§ **PROBLEM STATEMENT**
If a line below contains the word "schottky", count it; give only the total.

DATASET EXTRACT Block Start

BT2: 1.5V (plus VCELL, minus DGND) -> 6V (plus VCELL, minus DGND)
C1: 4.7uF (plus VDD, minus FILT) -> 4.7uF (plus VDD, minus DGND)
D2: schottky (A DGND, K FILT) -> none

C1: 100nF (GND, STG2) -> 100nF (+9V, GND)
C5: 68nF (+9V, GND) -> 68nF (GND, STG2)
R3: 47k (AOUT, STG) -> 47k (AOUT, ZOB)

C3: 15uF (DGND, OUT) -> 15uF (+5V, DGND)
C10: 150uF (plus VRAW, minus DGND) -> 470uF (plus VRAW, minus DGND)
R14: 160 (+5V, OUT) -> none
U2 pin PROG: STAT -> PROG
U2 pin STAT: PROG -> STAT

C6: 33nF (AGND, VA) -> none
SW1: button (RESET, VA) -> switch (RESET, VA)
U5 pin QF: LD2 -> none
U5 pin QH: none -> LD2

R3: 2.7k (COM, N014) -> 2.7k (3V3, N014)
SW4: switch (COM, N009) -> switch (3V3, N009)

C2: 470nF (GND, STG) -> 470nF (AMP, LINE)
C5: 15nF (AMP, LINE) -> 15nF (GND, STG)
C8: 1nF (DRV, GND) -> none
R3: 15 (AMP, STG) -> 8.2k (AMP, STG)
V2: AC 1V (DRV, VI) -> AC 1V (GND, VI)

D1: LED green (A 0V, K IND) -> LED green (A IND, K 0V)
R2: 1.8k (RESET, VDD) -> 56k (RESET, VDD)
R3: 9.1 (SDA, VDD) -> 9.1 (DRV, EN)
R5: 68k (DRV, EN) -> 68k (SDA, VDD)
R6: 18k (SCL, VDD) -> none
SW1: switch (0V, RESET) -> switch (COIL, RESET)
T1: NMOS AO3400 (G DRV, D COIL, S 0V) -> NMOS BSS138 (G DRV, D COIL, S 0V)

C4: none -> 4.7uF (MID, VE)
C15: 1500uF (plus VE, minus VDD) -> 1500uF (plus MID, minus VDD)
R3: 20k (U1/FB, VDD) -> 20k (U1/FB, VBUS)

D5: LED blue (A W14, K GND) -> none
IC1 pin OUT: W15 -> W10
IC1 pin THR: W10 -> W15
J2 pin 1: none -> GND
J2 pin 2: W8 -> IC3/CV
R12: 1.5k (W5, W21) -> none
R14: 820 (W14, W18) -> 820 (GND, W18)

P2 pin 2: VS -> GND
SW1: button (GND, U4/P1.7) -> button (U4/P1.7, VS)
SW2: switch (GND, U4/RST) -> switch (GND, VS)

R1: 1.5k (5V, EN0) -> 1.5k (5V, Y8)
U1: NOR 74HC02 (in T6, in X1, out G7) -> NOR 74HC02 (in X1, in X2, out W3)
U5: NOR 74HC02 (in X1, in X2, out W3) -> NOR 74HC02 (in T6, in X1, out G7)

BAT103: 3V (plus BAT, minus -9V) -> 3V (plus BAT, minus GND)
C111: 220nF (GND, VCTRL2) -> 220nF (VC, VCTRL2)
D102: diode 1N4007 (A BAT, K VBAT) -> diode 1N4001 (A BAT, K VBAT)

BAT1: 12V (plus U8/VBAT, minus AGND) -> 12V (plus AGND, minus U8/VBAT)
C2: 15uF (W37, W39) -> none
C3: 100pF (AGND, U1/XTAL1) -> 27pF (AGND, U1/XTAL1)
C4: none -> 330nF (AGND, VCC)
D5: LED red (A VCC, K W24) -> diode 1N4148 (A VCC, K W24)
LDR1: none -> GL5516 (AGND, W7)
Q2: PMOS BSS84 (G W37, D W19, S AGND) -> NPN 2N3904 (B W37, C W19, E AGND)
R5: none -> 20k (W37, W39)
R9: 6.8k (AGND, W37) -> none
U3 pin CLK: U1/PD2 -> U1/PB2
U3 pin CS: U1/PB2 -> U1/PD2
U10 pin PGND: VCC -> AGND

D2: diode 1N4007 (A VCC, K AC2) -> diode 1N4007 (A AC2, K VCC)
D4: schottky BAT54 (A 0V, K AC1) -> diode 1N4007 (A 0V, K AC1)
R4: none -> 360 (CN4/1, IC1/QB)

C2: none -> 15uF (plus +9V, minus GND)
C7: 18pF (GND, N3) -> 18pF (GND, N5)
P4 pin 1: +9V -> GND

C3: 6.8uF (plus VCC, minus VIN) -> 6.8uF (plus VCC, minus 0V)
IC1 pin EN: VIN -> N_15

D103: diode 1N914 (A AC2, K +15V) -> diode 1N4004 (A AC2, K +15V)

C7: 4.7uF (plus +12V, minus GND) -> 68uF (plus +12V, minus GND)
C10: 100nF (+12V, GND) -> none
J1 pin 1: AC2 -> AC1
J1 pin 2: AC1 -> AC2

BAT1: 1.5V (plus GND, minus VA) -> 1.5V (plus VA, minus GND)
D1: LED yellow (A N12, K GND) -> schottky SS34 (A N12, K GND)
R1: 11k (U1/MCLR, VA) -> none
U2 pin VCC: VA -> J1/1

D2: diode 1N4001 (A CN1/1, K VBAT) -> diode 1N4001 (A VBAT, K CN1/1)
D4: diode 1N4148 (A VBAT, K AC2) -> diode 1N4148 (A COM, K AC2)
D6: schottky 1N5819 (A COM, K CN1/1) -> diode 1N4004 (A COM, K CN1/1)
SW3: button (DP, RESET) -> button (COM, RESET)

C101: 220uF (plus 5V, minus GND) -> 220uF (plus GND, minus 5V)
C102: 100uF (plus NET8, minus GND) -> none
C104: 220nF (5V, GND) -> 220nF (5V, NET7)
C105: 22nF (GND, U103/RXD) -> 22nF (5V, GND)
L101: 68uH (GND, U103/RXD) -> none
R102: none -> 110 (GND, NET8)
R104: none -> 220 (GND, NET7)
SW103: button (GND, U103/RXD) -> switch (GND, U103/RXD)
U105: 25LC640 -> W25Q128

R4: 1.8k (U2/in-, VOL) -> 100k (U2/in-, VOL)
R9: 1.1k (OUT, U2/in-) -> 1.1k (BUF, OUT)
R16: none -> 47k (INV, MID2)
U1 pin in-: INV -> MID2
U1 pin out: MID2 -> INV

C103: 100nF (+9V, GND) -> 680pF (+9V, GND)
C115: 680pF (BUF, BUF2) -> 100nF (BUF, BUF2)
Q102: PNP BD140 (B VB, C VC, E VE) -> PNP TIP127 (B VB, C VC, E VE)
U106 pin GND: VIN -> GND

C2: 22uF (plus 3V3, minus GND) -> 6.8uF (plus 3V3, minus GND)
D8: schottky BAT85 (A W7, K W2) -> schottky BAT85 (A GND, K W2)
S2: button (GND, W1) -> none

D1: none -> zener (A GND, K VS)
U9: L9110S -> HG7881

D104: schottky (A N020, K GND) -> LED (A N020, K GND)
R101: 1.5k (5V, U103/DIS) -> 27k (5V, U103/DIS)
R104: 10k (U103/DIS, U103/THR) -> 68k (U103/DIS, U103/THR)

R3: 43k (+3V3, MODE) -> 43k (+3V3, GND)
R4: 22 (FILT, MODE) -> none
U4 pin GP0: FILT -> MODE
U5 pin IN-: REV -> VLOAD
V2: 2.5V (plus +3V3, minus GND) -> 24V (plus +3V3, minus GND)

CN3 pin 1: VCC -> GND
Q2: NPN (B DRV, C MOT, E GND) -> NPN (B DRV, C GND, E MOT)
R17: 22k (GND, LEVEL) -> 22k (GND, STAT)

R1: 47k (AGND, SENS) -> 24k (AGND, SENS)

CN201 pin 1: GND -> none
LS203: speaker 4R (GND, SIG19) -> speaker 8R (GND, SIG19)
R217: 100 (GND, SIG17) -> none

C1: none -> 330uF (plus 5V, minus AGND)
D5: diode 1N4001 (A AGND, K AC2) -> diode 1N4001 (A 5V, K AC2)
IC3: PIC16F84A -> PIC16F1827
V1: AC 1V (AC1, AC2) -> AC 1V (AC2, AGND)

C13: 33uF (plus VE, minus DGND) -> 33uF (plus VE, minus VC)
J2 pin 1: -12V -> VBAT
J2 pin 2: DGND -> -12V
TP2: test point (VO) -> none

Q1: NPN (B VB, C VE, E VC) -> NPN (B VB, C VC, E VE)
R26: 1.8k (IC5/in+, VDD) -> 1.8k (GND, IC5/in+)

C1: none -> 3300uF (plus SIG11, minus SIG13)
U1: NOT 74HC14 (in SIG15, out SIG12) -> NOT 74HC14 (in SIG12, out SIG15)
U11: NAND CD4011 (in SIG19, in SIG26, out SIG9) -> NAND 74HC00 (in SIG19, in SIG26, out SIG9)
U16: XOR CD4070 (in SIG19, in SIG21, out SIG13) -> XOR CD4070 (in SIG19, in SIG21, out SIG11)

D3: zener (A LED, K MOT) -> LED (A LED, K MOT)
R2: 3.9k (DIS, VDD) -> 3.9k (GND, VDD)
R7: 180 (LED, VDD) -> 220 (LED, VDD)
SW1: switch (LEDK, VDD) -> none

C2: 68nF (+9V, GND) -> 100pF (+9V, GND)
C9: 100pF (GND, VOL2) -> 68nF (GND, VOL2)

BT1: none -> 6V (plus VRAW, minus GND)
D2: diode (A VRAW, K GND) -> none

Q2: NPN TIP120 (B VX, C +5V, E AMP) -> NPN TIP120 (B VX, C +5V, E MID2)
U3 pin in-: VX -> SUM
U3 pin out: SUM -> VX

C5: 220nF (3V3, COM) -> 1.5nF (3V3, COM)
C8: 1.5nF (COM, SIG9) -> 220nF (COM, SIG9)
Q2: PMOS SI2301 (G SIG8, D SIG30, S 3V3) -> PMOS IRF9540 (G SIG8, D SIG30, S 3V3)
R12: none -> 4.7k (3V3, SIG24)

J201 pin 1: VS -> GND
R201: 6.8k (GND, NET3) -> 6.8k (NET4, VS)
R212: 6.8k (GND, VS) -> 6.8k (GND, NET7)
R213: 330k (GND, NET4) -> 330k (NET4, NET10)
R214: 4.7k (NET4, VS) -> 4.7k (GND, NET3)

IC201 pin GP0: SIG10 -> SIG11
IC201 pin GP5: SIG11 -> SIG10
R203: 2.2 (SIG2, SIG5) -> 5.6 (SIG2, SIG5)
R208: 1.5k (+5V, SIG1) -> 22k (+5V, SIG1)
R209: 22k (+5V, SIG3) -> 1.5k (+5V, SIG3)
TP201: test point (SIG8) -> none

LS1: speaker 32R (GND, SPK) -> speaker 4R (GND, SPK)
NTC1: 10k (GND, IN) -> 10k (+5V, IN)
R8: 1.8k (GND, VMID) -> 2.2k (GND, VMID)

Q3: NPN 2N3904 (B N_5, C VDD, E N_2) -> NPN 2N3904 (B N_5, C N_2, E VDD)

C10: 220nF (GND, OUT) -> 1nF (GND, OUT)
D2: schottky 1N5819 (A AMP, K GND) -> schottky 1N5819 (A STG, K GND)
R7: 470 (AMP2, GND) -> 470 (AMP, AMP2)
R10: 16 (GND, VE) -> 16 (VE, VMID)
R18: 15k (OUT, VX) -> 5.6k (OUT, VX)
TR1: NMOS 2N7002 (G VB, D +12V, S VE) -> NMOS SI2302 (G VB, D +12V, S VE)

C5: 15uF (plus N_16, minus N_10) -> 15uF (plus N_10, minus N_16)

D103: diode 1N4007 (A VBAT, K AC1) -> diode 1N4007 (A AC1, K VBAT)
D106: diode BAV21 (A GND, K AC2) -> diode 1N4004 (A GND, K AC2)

DATASET EXTRACT Block End

§ **WRITTEN SOLUTION**
7